Task brief:
Produce an exact copy of the listing.

____

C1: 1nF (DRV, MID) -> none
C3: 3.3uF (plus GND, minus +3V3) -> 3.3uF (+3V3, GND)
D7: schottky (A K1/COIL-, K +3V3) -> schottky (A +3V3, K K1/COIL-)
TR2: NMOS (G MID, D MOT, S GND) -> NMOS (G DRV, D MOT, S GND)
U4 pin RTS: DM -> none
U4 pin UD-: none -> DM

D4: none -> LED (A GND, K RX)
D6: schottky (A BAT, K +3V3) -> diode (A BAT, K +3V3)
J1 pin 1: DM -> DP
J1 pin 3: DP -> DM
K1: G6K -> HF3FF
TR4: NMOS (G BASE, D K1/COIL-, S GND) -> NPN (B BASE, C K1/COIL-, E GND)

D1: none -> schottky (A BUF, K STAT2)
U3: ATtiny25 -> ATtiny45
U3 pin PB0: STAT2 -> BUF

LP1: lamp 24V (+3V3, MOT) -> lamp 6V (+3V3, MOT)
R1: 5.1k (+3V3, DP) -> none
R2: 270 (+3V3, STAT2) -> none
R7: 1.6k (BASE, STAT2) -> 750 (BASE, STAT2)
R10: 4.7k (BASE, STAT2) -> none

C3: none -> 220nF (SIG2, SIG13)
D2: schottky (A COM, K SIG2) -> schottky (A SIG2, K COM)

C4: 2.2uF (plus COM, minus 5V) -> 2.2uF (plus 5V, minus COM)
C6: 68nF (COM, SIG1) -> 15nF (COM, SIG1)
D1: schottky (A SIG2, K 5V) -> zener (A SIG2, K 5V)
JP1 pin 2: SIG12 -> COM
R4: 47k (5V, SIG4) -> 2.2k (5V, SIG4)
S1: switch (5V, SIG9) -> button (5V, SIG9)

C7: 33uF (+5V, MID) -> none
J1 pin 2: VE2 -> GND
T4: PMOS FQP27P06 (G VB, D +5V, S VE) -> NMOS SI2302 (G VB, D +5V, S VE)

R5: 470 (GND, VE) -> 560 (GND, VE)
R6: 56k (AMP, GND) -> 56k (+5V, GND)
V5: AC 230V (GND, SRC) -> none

____

Task output:
C1: 1nF (DRV, MID) -> none
C3: 3.3uF (plus GND, minus +3V3) -> 3.3uF (+3V3, GND)
D7: schottky (A K1/COIL-, K +3V3) -> schottky (A +3V3, K K1/COIL-)
TR2: NMOS (G MID, D MOT, S GND) -> NMOS (G DRV, D MOT, S GND)
U4 pin RTS: DM -> none
U4 pin UD-: none -> DM

D4: none -> LED (A GND, K RX)
D6: schottky (A BAT, K +3V3) -> diode (A BAT, K +3V3)
J1 pin 1: DM -> DP
J1 pin 3: DP -> DM
K1: G6K -> HF3FF
TR4: NMOS (G BASE, D K1/COIL-, S GND) -> NPN (B BASE, C K1/COIL-, E GND)

D1: none -> schottky (A BUF, K STAT2)
U3: ATtiny25 -> ATtiny45
U3 pin PB0: STAT2 -> BUF

LP1: lamp 24V (+3V3, MOT) -> lamp 6V (+3V3, MOT)
R1: 5.1k (+3V3, DP) -> none
R2: 270 (+3V3, STAT2) -> none
R7: 1.6k (BASE, STAT2) -> 750 (BASE, STAT2)
R10: 4.7k (BASE, STAT2) -> none

C3: none -> 220nF (SIG2, SIG13)
D2: schottky (A COM, K SIG2) -> schottky (A SIG2, K COM)

C4: 2.2uF (plus COM, minus 5V) -> 2.2uF (plus 5V, minus COM)
C6: 68nF (COM, SIG1) -> 15nF (COM, SIG1)
D1: schottky (A SIG2, K 5V) -> zener (A SIG2, K 5V)
JP1 pin 2: SIG12 -> COM
R4: 47k (5V, SIG4) -> 2.2k (5V, SIG4)
S1: switch (5V, SIG9) -> button (5V, SIG9)

C7: 33uF (+5V, MID) -> none
J1 pin 2: VE2 -> GND
T4: PMOS FQP27P06 (G VB, D +5V, S VE) -> NMOS SI2302 (G VB, D +5V, S VE)

R5: 470 (GND, VE) -> 560 (GND, VE)
R6: 56k (AMP, GND) -> 56k (+5V, GND)
V5: AC 230V (GND, SRC) -> none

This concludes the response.